Your answer should be the lines of the listing that contain the word "flashlight".

-------- Supplied data --------

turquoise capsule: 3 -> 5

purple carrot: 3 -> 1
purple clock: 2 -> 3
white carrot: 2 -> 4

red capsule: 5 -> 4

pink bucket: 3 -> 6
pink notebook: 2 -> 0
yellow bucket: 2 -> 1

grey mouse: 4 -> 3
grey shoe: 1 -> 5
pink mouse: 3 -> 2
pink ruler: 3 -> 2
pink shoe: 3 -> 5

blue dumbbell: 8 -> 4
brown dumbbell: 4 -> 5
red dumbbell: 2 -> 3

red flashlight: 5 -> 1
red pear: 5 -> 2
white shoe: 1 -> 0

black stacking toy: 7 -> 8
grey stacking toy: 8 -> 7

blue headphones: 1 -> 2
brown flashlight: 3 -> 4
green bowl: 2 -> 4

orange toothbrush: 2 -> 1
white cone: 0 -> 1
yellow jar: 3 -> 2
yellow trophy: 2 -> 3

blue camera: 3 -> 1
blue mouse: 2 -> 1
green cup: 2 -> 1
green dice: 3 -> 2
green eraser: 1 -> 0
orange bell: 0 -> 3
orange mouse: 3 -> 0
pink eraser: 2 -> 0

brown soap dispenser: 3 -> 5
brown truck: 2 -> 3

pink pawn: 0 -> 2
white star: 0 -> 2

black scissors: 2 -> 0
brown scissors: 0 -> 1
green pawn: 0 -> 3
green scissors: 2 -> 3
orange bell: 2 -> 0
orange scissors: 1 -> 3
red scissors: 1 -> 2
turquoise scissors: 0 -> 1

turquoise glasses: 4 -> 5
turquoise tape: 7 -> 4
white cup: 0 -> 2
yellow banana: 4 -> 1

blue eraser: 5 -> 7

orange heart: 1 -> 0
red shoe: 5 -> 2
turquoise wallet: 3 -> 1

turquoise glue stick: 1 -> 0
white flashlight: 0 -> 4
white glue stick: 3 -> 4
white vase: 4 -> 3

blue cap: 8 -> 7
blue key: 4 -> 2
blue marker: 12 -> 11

--------

(Result for this exercise):
red flashlight: 5 -> 1
brown flashlight: 3 -> 4
white flashlight: 0 -> 4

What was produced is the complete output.